=== Begin Enclosure ===

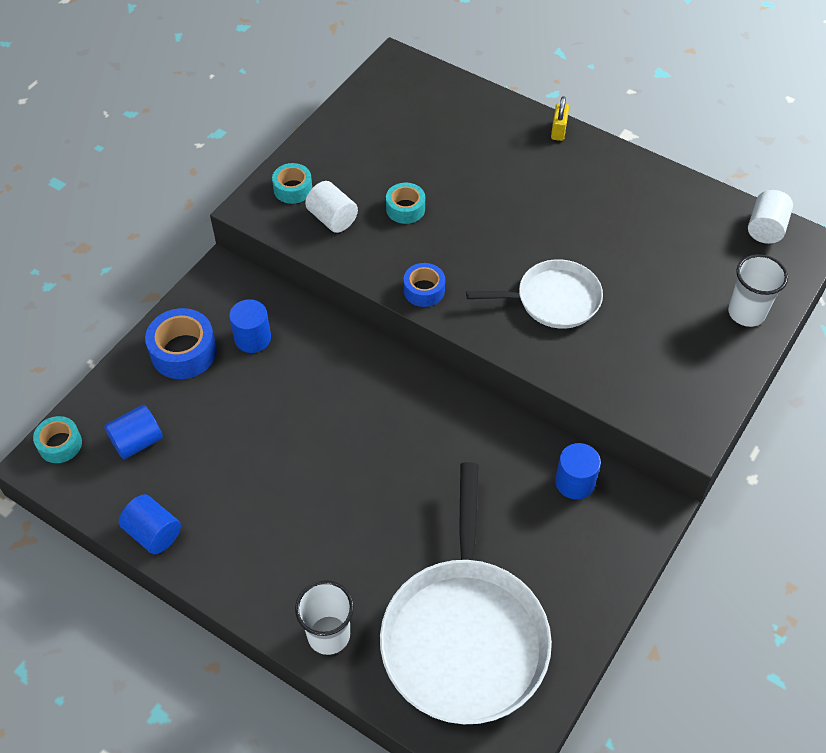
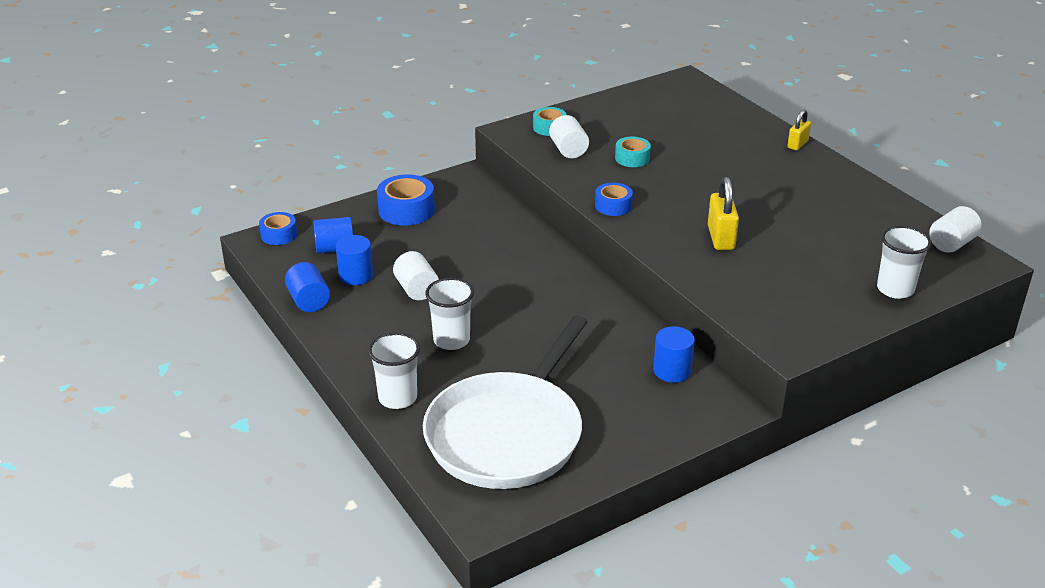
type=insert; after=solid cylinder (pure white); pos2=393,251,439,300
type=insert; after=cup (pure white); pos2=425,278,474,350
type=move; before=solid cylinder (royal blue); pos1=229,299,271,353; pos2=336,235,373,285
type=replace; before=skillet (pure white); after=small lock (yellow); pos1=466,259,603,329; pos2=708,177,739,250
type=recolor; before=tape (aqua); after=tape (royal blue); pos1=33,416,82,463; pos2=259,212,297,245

=== End Enclosure ===

EXERCISE AIM:
Since the pictures are not wanted, transcribe only the rest of the material above, exactly as it stands.

COMPLETED TASK:
type=insert; after=solid cylinder (pure white); pos2=393,251,439,300
type=insert; after=cup (pure white); pos2=425,278,474,350
type=move; before=solid cylinder (royal blue); pos1=229,299,271,353; pos2=336,235,373,285
type=replace; before=skillet (pure white); after=small lock (yellow); pos1=466,259,603,329; pos2=708,177,739,250
type=recolor; before=tape (aqua); after=tape (royal blue); pos1=33,416,82,463; pos2=259,212,297,245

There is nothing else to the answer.